┏━━

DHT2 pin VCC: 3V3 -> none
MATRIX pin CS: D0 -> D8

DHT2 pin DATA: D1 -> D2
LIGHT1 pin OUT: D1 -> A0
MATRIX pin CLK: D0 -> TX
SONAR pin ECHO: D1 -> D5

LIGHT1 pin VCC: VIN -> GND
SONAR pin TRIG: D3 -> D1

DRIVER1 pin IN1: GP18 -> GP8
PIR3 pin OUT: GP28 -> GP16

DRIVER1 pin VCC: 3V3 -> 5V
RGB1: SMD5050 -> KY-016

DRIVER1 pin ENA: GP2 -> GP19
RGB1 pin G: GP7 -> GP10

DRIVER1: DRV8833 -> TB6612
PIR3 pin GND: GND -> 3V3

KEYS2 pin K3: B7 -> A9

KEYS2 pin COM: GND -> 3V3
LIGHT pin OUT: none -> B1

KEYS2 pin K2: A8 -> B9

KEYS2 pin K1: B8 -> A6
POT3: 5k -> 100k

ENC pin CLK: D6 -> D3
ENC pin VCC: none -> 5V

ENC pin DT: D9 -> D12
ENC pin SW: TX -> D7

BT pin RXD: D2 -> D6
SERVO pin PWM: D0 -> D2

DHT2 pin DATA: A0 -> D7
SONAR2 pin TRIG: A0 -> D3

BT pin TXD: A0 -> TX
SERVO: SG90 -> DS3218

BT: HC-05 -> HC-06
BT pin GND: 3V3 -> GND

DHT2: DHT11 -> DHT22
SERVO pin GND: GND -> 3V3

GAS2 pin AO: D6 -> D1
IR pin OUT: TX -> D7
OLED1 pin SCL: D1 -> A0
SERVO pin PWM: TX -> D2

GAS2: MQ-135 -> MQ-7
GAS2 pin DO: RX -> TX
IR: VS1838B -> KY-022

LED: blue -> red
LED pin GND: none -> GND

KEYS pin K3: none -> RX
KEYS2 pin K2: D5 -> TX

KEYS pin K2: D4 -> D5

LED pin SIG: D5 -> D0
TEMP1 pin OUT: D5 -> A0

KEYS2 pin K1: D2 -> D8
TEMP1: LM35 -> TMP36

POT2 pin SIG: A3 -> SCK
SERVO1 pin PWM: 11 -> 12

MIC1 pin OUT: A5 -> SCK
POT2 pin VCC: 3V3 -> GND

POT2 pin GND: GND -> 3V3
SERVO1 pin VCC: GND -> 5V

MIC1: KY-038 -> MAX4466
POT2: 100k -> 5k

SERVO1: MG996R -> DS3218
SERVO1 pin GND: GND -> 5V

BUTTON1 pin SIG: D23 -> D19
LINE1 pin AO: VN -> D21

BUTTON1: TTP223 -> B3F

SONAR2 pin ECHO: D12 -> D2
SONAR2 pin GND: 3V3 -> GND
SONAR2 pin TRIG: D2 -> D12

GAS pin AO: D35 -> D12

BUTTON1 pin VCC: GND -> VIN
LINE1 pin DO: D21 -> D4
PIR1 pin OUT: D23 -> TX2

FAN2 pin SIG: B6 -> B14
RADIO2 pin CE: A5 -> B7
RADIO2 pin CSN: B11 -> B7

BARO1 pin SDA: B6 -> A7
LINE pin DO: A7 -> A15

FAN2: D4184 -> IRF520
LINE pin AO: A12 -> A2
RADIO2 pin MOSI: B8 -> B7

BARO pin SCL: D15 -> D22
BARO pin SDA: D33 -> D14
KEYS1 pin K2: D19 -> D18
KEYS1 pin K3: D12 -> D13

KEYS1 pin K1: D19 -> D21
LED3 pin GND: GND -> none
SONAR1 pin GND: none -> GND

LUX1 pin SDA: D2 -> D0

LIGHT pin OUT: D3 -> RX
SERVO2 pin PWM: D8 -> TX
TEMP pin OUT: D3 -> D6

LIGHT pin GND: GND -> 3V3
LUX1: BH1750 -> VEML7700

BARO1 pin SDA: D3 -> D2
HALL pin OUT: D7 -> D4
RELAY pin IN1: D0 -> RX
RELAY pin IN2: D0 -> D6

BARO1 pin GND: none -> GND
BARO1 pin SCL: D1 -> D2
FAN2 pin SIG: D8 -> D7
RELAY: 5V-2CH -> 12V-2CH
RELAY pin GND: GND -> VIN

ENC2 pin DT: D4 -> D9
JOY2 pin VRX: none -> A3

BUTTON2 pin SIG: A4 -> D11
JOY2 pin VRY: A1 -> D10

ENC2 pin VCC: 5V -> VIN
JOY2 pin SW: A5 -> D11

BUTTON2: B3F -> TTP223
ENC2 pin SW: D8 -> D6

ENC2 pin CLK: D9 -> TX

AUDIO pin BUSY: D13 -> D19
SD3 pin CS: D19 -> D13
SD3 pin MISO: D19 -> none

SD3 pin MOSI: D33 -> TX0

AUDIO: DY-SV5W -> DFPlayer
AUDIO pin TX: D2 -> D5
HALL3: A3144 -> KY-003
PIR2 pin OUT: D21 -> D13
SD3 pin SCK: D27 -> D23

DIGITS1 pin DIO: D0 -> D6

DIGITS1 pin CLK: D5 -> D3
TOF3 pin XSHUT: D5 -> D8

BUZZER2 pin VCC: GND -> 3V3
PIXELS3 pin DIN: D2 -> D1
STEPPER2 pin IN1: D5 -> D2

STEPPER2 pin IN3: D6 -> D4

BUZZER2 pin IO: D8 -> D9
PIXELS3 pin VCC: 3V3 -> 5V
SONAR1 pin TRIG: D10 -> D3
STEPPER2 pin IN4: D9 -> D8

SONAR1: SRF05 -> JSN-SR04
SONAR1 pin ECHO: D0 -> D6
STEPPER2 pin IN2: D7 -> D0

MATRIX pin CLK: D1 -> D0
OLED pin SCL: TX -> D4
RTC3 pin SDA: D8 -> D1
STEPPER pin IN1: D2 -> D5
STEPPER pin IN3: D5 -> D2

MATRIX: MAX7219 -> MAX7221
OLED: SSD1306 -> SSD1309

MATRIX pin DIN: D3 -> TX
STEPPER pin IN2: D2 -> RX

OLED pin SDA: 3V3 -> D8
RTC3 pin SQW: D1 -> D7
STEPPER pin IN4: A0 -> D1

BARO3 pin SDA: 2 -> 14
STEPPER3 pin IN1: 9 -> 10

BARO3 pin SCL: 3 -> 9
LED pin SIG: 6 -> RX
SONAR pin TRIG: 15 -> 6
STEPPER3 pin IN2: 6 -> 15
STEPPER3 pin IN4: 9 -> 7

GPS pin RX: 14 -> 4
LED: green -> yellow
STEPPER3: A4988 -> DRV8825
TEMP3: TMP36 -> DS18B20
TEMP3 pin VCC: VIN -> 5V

┗━━

Each line in the listing either holds the word "none" or does not. Report how many do, as a bare number.

10